What the task asks: Look through the lines below and extract any with the word "grey".

*** Supplied information

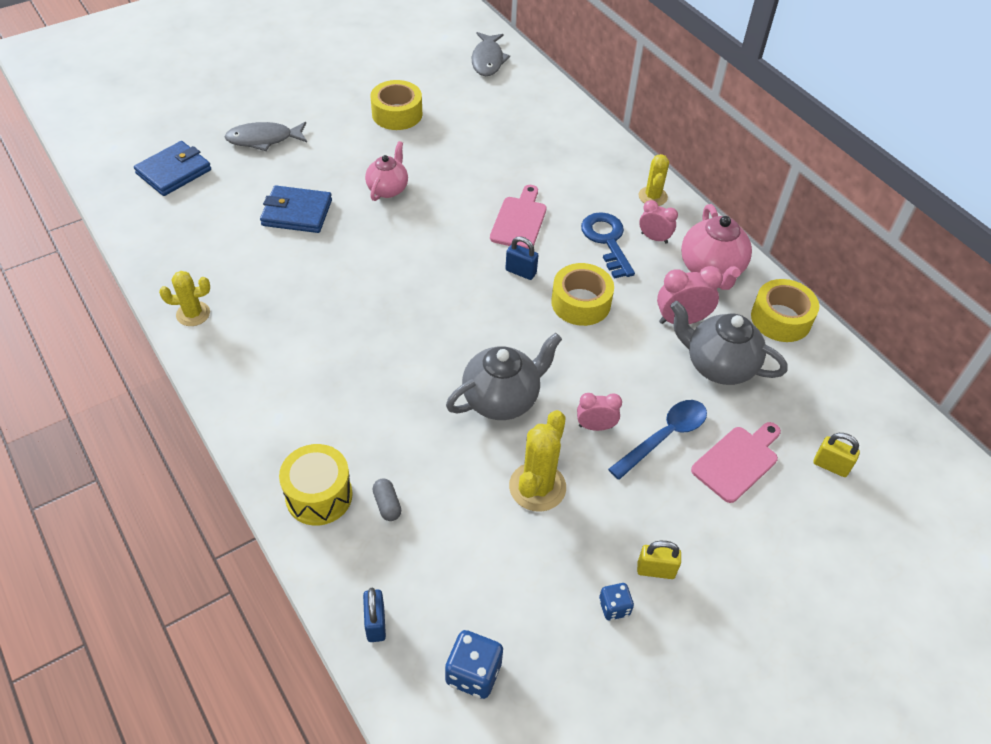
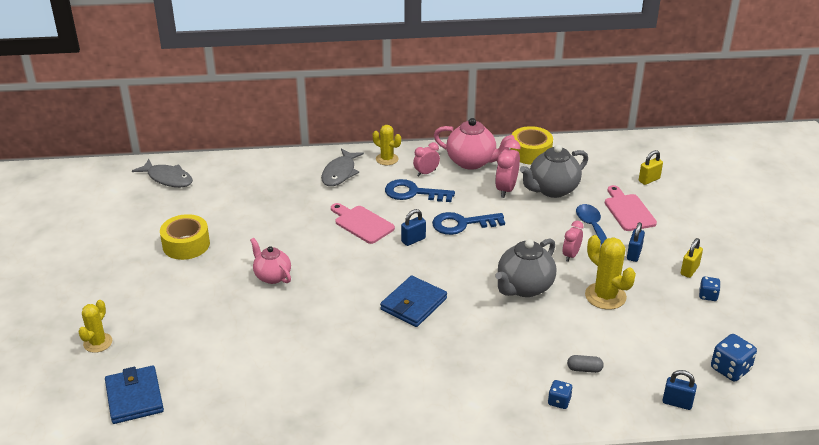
camera: 60 degrees left, 15 degrees down
(193, 314) = (328, 427): yellow cactus -> yellow cactus (98, 343)
(263, 139) = (144, 329): grey fish -> grey fish (340, 173)
(297, 213) = (257, 334): blue wallet -> blue wallet (413, 304)
(319, 496) = (559, 401): yellow drum -> blue dice
(502, 399) = (524, 287): grey teapot -> grey teapot turned 135 degrees counterclockwise
(581, 303) = (462, 224): yellow tape -> blue key
(645, 494) = (634, 254): none -> blue padlock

******

Exercise output:
(263, 139) = (144, 329): grey fish -> grey fish (340, 173)
(502, 399) = (524, 287): grey teapot -> grey teapot turned 135 degrees counterclockwise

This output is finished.